Set problem: Write out the full listing again, exactly as it stands.

·····

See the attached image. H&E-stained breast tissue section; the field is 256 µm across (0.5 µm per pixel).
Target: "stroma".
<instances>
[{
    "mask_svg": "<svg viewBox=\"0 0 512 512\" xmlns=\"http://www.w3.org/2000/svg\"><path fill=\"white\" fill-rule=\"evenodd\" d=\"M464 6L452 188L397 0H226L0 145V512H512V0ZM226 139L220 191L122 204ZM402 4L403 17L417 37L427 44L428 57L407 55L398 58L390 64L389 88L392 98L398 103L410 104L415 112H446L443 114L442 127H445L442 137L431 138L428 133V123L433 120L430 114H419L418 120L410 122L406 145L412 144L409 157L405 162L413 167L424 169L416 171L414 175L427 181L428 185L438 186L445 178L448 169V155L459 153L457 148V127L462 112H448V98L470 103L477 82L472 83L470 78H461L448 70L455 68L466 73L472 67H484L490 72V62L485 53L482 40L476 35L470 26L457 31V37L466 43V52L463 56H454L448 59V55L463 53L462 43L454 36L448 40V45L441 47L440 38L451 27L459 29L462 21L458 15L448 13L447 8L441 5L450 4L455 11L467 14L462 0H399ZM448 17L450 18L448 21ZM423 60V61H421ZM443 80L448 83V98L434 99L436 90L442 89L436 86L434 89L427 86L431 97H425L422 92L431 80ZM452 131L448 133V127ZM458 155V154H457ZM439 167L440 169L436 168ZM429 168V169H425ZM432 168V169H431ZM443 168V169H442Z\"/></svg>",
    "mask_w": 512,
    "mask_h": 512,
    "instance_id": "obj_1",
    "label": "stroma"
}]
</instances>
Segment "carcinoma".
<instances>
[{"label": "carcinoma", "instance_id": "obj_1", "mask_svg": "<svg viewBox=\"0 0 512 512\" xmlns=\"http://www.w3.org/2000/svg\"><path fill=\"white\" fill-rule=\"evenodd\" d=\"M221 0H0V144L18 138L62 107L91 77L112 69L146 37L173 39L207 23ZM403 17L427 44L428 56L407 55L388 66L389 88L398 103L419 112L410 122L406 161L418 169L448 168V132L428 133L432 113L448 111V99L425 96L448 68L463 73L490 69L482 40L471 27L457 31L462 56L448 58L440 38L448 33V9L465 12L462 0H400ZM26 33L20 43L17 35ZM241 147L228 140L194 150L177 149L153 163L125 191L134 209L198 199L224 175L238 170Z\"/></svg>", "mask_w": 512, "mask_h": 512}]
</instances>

·····

Reply:
See the attached image. H&E-stained breast tissue section; the field is 256 µm across (0.5 µm per pixel).
Target: "stroma".
<instances>
[{
    "mask_svg": "<svg viewBox=\"0 0 512 512\" xmlns=\"http://www.w3.org/2000/svg\"><path fill=\"white\" fill-rule=\"evenodd\" d=\"M464 6L452 188L397 0H226L0 145V512H512V0ZM226 139L220 191L122 204ZM402 4L403 17L417 37L427 44L428 57L407 55L398 58L390 64L389 88L392 98L398 103L410 104L415 112H446L443 114L442 127H445L442 137L431 138L428 133V123L433 120L430 114H419L418 120L410 122L406 145L412 144L409 157L405 162L413 167L424 169L416 171L414 175L427 181L428 185L438 186L445 178L448 169V155L459 153L457 148V127L462 112H448V98L470 103L477 82L472 83L470 78H461L448 70L455 68L466 73L472 67H484L490 72V62L485 53L482 40L476 35L470 26L457 31V37L466 43V52L463 56H454L448 59V55L463 53L462 43L454 36L448 40V45L441 47L440 38L451 27L459 29L462 21L458 15L448 13L447 8L441 5L450 4L455 11L467 14L462 0H399ZM448 17L450 18L448 21ZM423 60V61H421ZM443 80L448 83V98L434 99L436 90L442 89L436 86L434 89L427 86L431 97H425L422 92L431 80ZM452 131L448 133V127ZM458 155V154H457ZM439 167L440 169L436 168ZM429 168V169H425ZM432 168V169H431ZM443 168V169H442Z\"/></svg>",
    "mask_w": 512,
    "mask_h": 512,
    "instance_id": "obj_1",
    "label": "stroma"
}]
</instances>
Segment "carcinoma".
<instances>
[{"label": "carcinoma", "instance_id": "obj_1", "mask_svg": "<svg viewBox=\"0 0 512 512\" xmlns=\"http://www.w3.org/2000/svg\"><path fill=\"white\" fill-rule=\"evenodd\" d=\"M221 0H0V144L18 138L62 107L91 77L112 69L146 37L173 39L207 23ZM403 17L427 44L428 56L407 55L388 66L389 88L398 103L419 112L410 122L406 161L418 169L448 168V132L428 133L432 113L448 111V99L425 96L448 68L463 73L490 69L482 40L471 27L457 31L462 56L448 58L440 38L448 33V9L465 12L462 0H400ZM26 33L20 43L17 35ZM241 147L228 140L194 150L177 149L153 163L125 191L134 209L198 199L224 175L238 170Z\"/></svg>", "mask_w": 512, "mask_h": 512}]
</instances>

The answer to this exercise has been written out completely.